### ASSIGNMENT
Keep the images out and copy every entry below exactly.

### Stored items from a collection
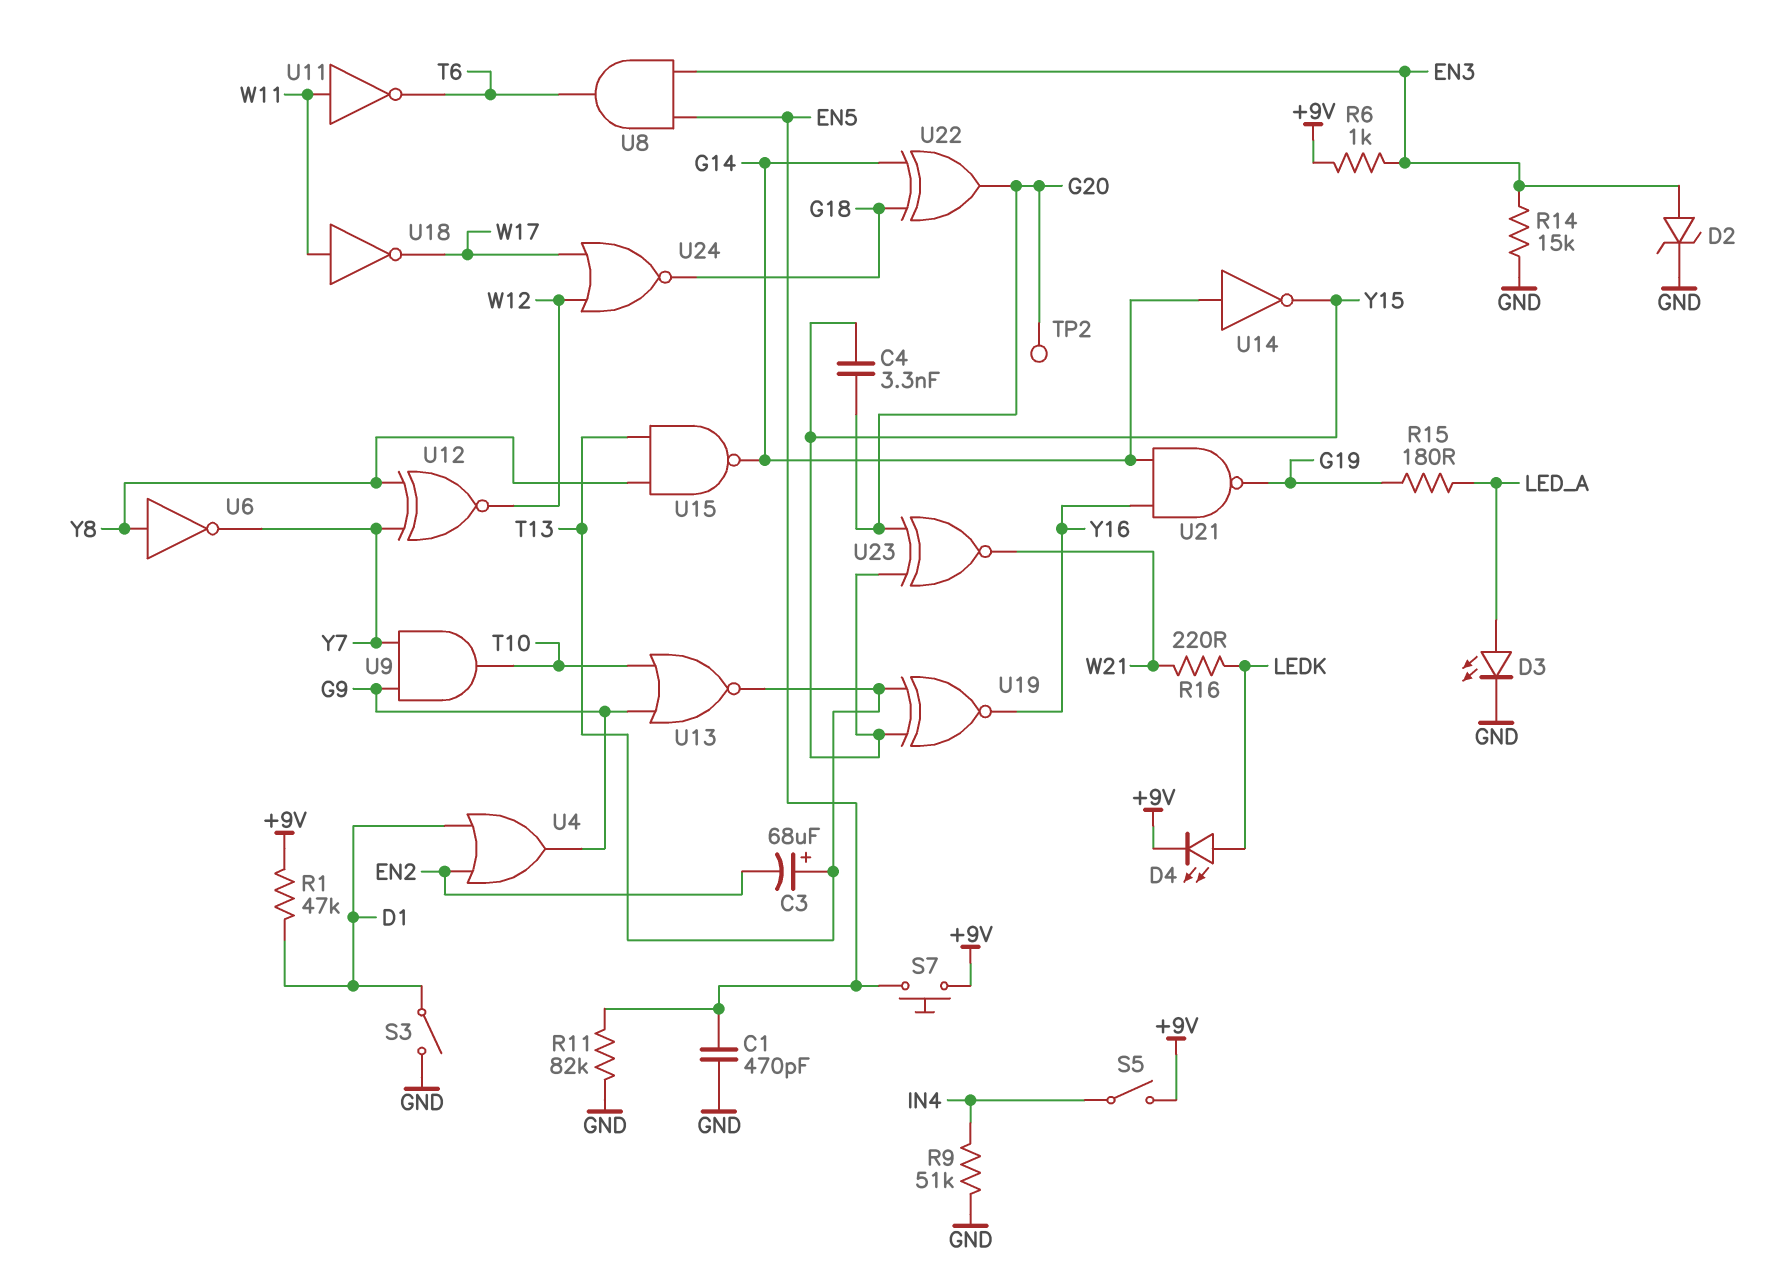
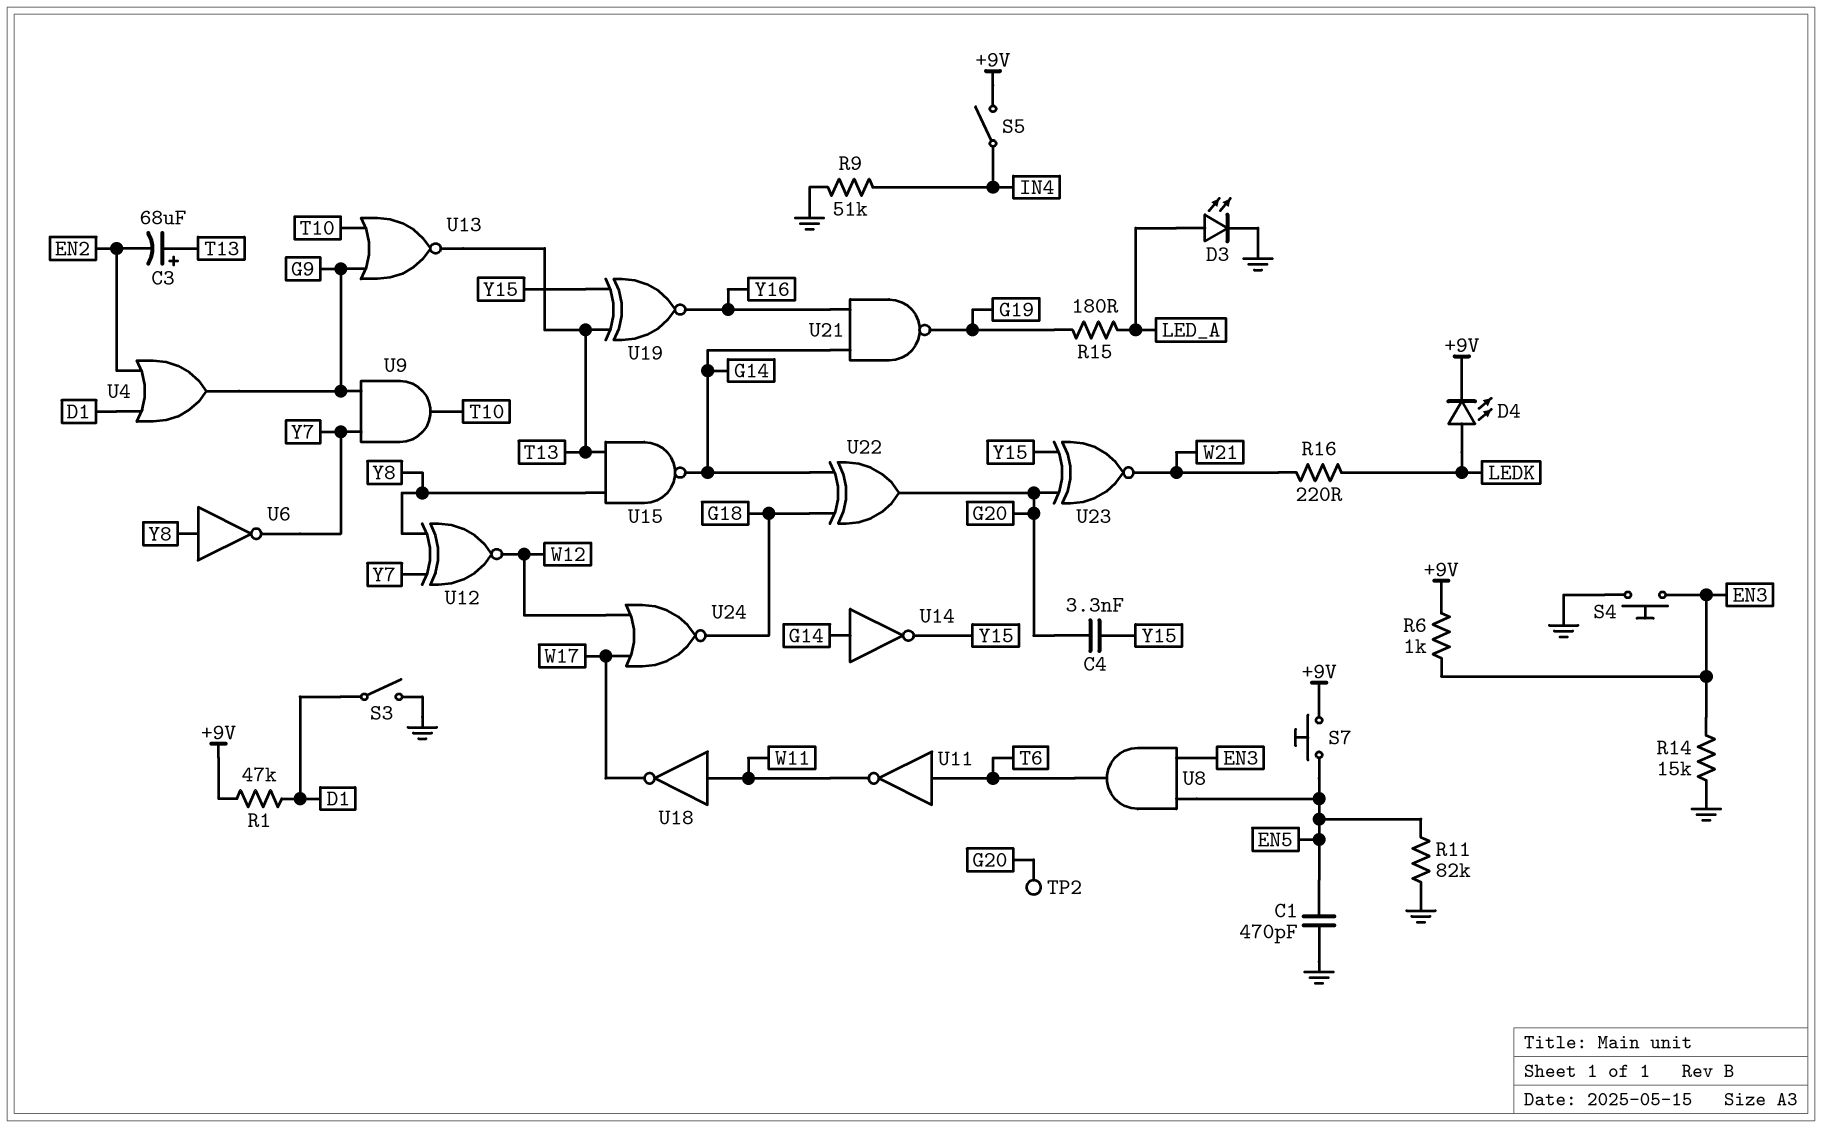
D2: zener (A EN3, K GND) -> none
S4: none -> button (EN3, GND)
U11: NOT (in W11, out T6) -> NOT (in T6, out W11)

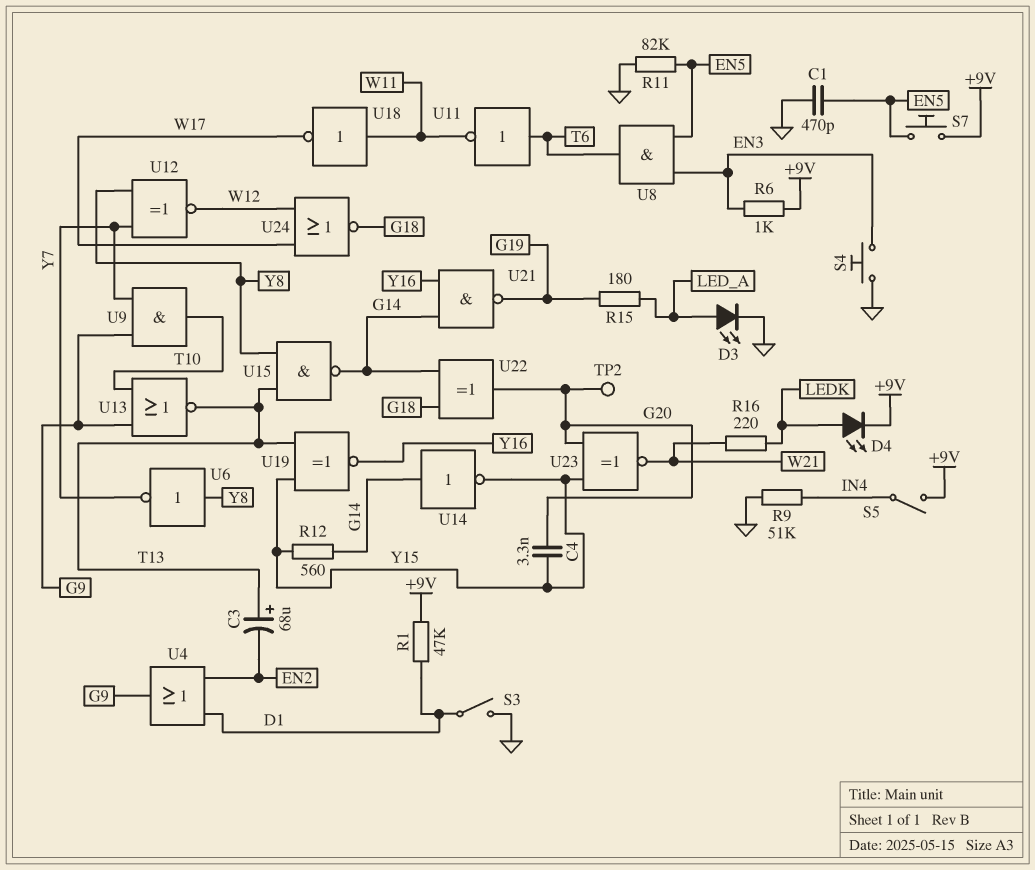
R12: none -> 560 (G14, Y15)
R14: 15k (EN3, GND) -> none

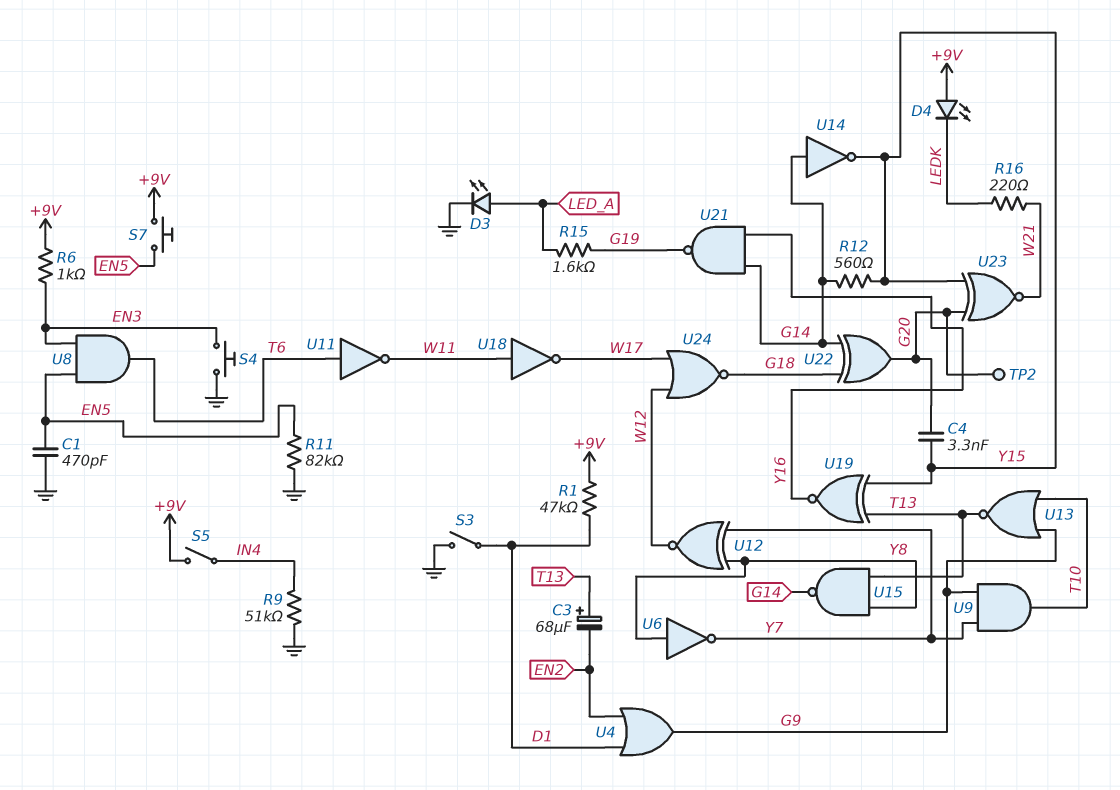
D4: LED (A LEDK, K +9V) -> LED (A +9V, K LEDK)
R15: 180 (G19, LED_A) -> 1.6k (G19, LED_A)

### WRITTEN REPLY
D2: zener (A EN3, K GND) -> none
S4: none -> button (EN3, GND)
U11: NOT (in W11, out T6) -> NOT (in T6, out W11)

R12: none -> 560 (G14, Y15)
R14: 15k (EN3, GND) -> none

D4: LED (A LEDK, K +9V) -> LED (A +9V, K LEDK)
R15: 180 (G19, LED_A) -> 1.6k (G19, LED_A)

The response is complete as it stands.